Task => Scan the listing below. Return every line containing the string "brown".

##### The input

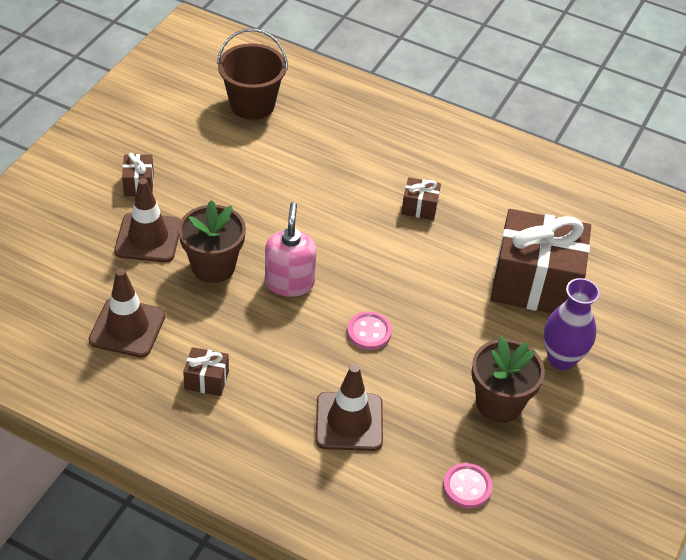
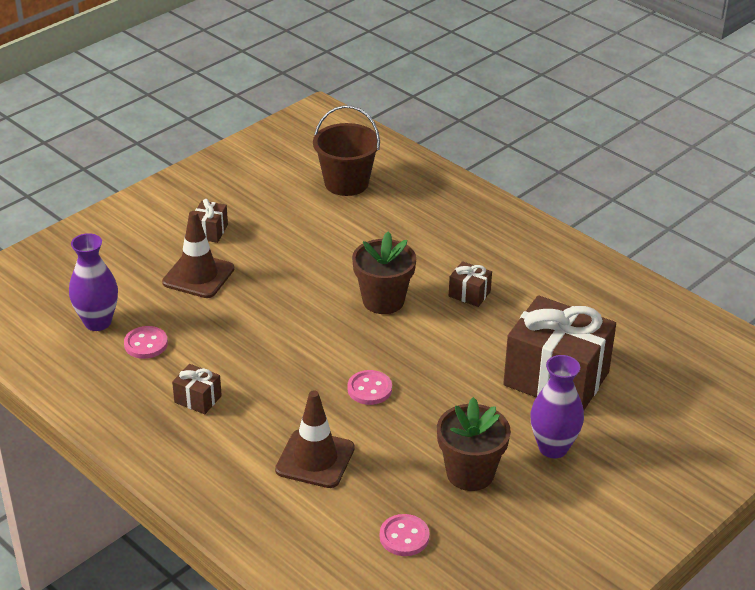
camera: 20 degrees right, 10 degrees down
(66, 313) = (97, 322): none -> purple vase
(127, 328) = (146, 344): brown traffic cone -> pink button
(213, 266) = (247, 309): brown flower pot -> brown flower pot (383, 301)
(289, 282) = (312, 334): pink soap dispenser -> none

##########

Result of this task =>
(127, 328) = (146, 344): brown traffic cone -> pink button
(213, 266) = (247, 309): brown flower pot -> brown flower pot (383, 301)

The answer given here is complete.